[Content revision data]

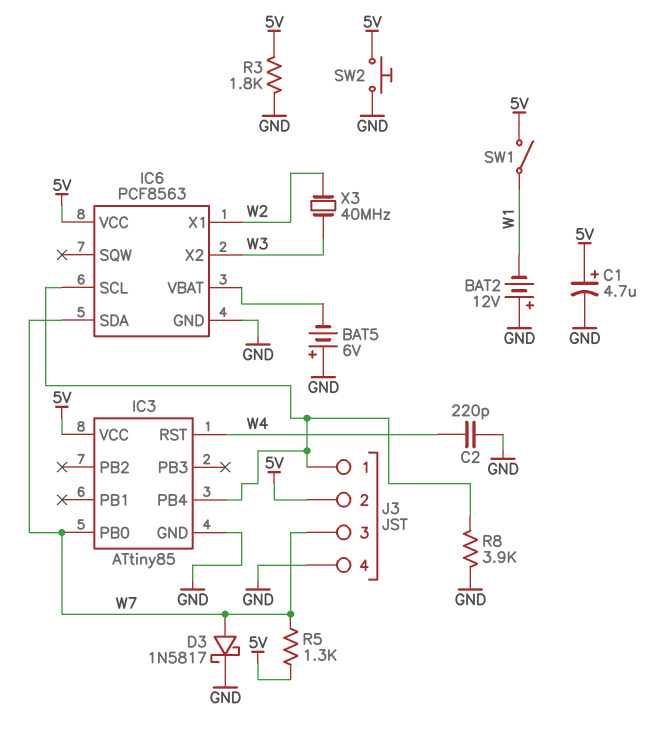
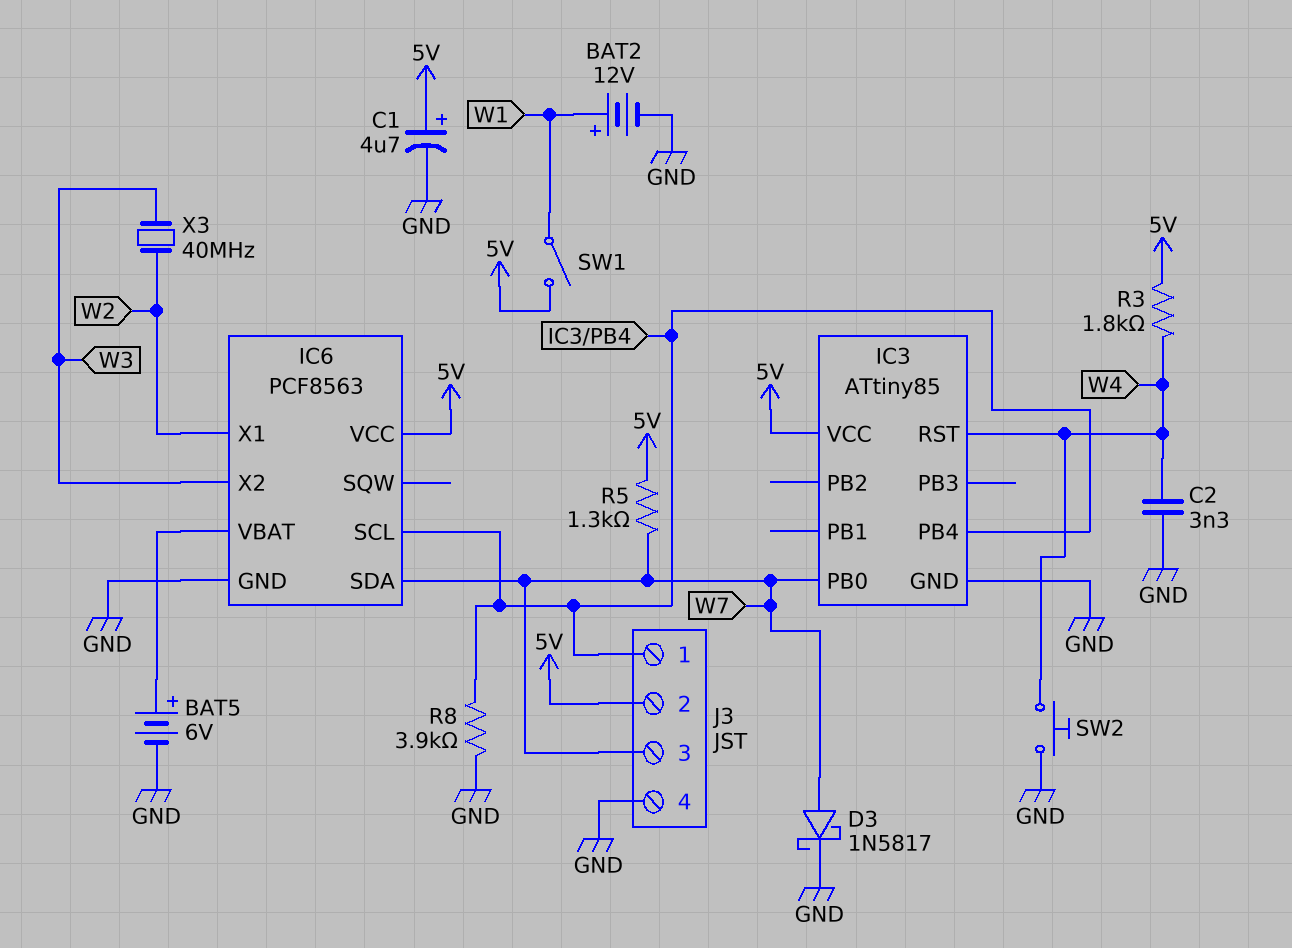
BAT2: 12V (plus GND, minus W1) -> 12V (plus W1, minus GND)
BAT5: 6V (plus GND, minus IC6/VBAT) -> 6V (plus IC6/VBAT, minus GND)
C2: 220pF (GND, W4) -> 3.3nF (GND, W4)
R3: 1.8k (5V, GND) -> 1.8k (5V, W4)
SW2: button (5V, GND) -> button (GND, W4)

> [TASK DETAILS]: Please restate the entries word for word. Skip the pictures.

> [RESULT OF THE EXERCISE]:
BAT2: 12V (plus GND, minus W1) -> 12V (plus W1, minus GND)
BAT5: 6V (plus GND, minus IC6/VBAT) -> 6V (plus IC6/VBAT, minus GND)
C2: 220pF (GND, W4) -> 3.3nF (GND, W4)
R3: 1.8k (5V, GND) -> 1.8k (5V, W4)
SW2: button (5V, GND) -> button (GND, W4)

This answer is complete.